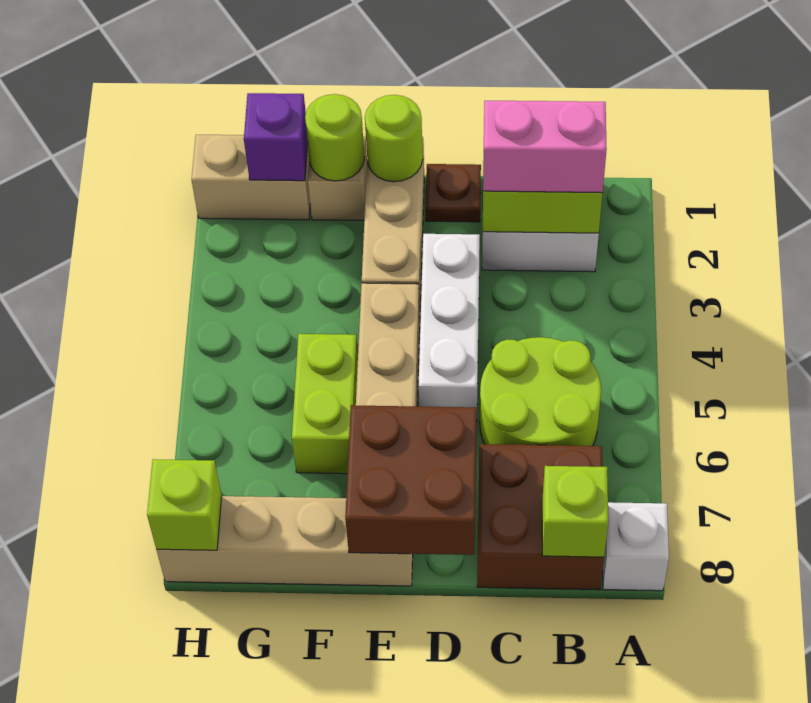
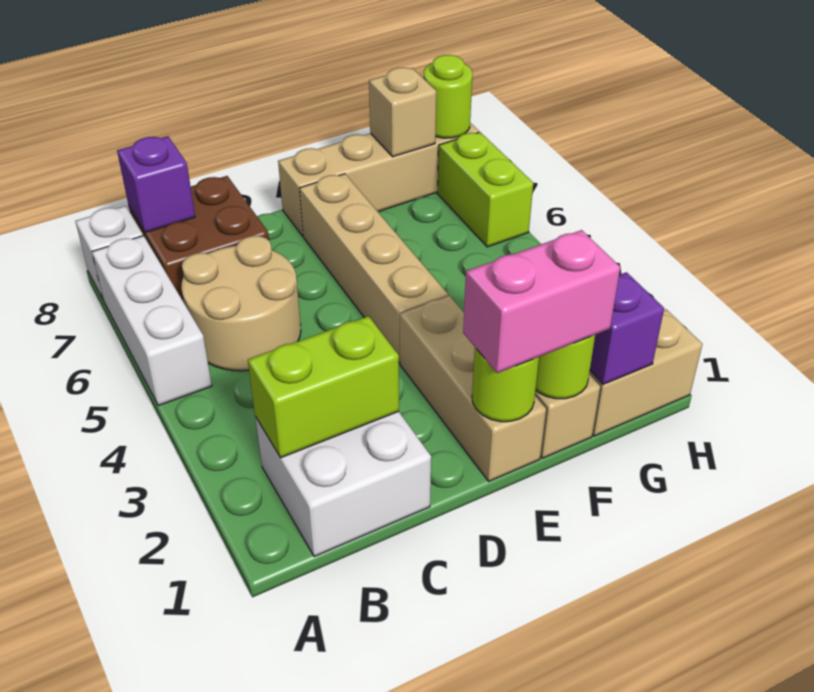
pink brick B2:C2 level 3 -> pink brick E1:F1 level 3
lime round brick B5:C6 level 1 -> tan round brick B5:C6 level 1
lime brick B8 level 2 -> purple brick B8 level 2
brown plate D1 level 1 -> none
white brick D3:D5 level 1 -> white brick A5:A7 level 1
brown brick D7:E8 level 2 -> none
lime brick F5:F6 level 1 -> lime brick H6:H7 level 1
none -> tan brick G8 level 2
lime brick H8 level 2 -> lime round brick H8 level 2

**Problem requirements:**
Please retype the listing exactly, leaving out any images.

**Final answer:**
pink brick B2:C2 level 3 -> pink brick E1:F1 level 3
lime round brick B5:C6 level 1 -> tan round brick B5:C6 level 1
lime brick B8 level 2 -> purple brick B8 level 2
brown plate D1 level 1 -> none
white brick D3:D5 level 1 -> white brick A5:A7 level 1
brown brick D7:E8 level 2 -> none
lime brick F5:F6 level 1 -> lime brick H6:H7 level 1
none -> tan brick G8 level 2
lime brick H8 level 2 -> lime round brick H8 level 2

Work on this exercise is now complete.